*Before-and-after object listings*
—————

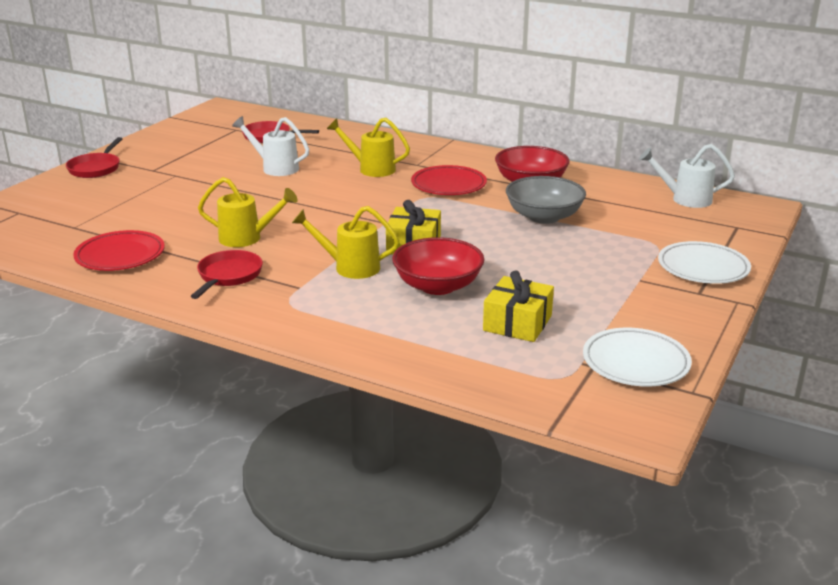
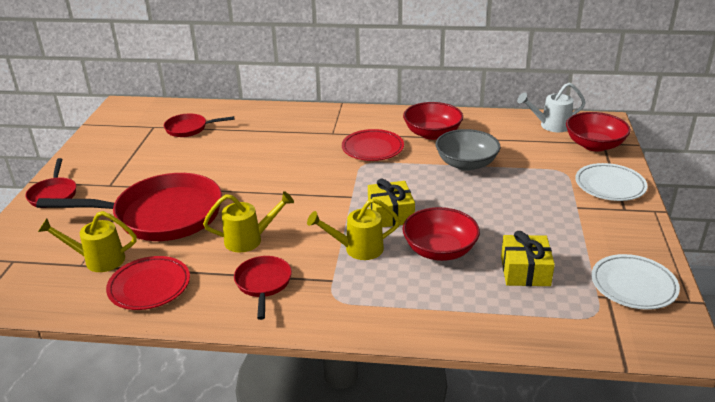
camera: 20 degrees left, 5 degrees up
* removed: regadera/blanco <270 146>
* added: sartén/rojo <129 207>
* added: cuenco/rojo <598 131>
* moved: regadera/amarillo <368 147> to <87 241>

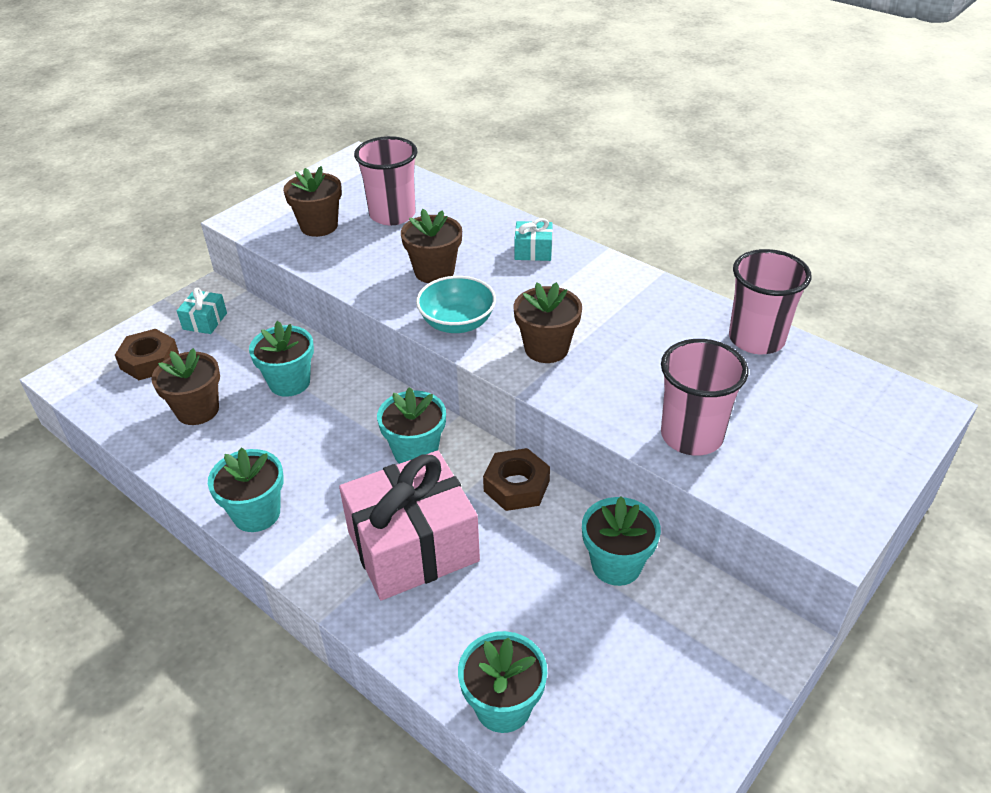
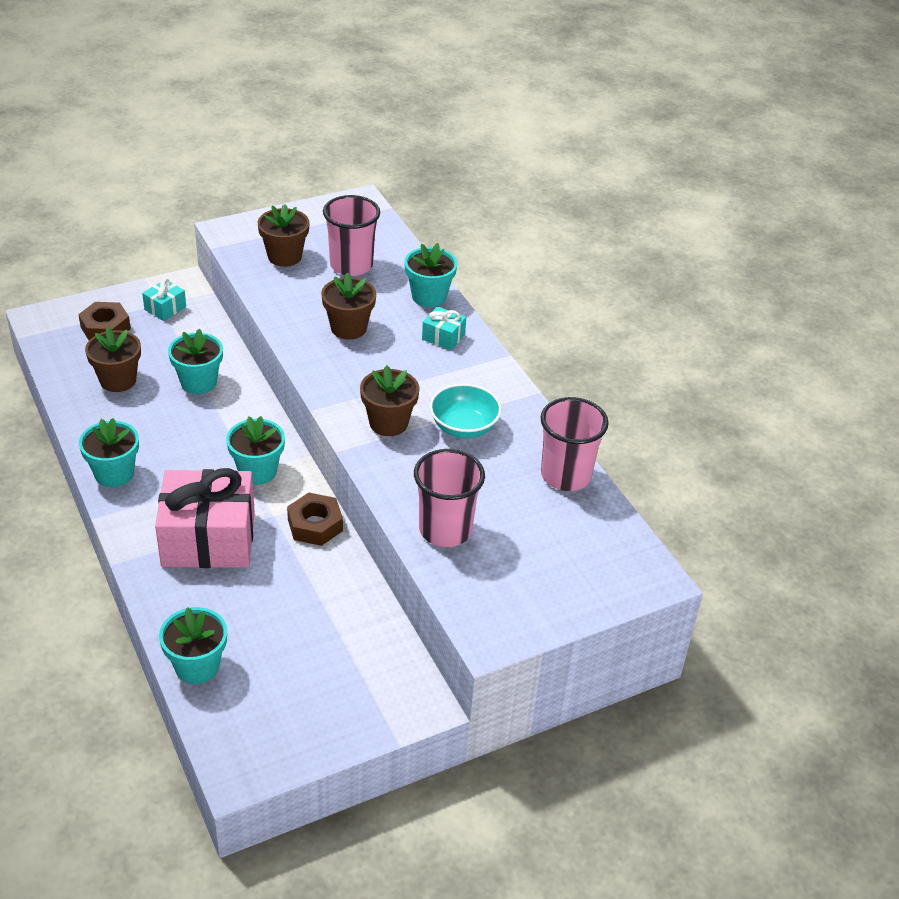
camera: 20 degrees right, 0 degrees up
* moved: cuenco/turquesa <456 304> to <466 411>
* moved: maceta/turquesa <621 541> to <430 275>

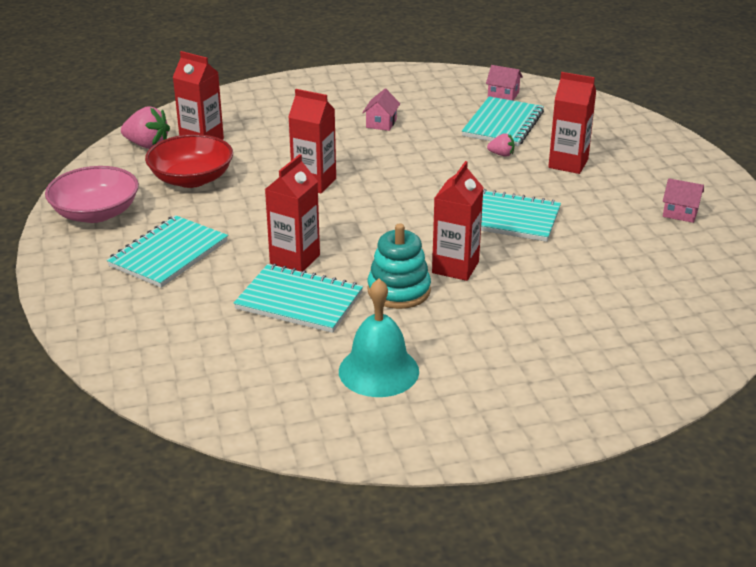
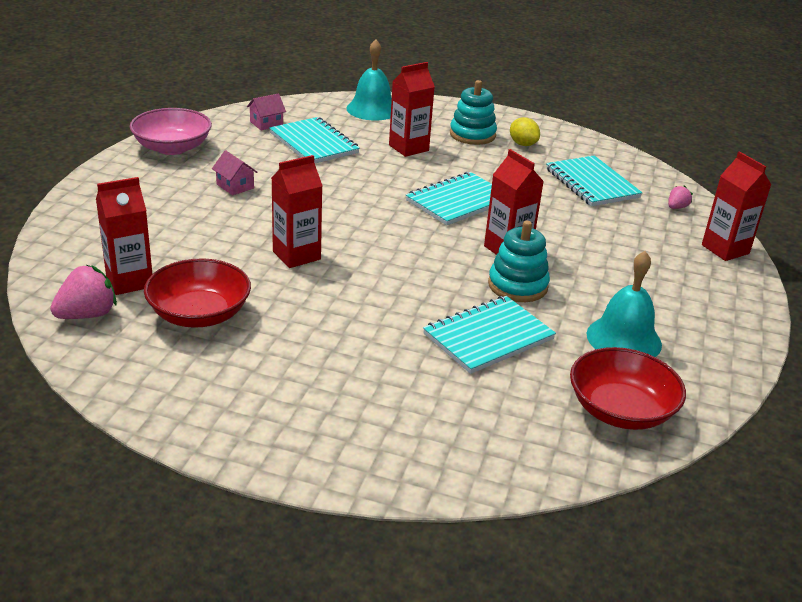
camera: 60 degrees left, 0 degrees up
* added: campana/turquesa <369 80>
* added: juguete apilable/turquesa <473 112>
* added: cuenco/rojo <628 388>
* moved: cuenco/rosa <92 194> to <171 131>
* moved: cuaderno/turquesa <167 251> to <594 180>
* moved: cartón de leche/rojo <292 213> to <736 206>
* moved: fresa/rosa <500 145> to <680 197>
* replaced: casa/rosa <683 200> to limón/amarillo <525 131>

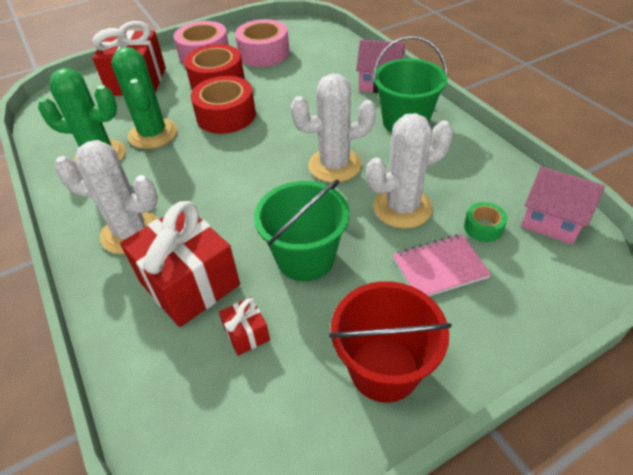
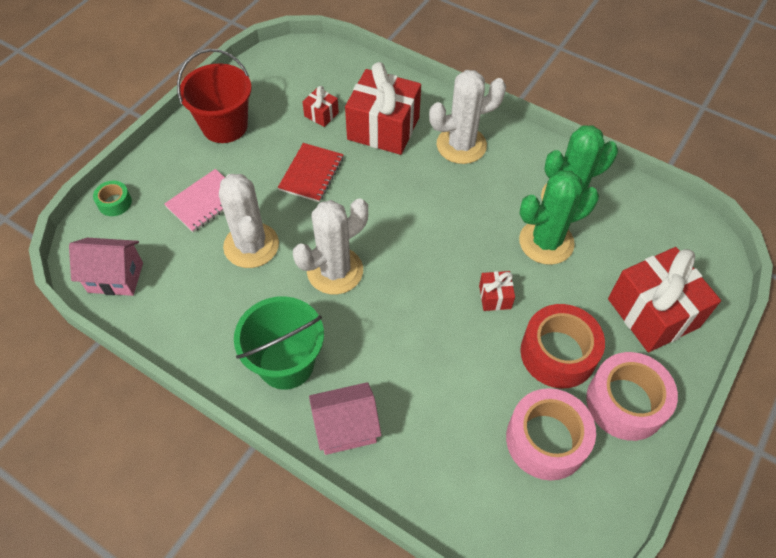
camera: 150 degrees right, 10 degrees up
* moved: cinta adhesiva/verde <485 222> to <112 198>
* replaced: cinta adhesiva/rojo <223 105> to regalo/rojo <497 291>
* replaced: balde/verde <302 230> to cuaderno/rojo <311 172>
* turned: cactus/verde <144 98> = <559 217> 60 degrees counterclockwise
* turned: cactus/blanco <409 171> = <249 221> 60 degrees counterclockwise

—————

Among the lines above, find the ones containing "cactus" and copy them.

*SOLUTION FOR THIS TASK*
* turned: cactus/verde <144 98> = <559 217> 60 degrees counterclockwise
* turned: cactus/blanco <409 171> = <249 221> 60 degrees counterclockwise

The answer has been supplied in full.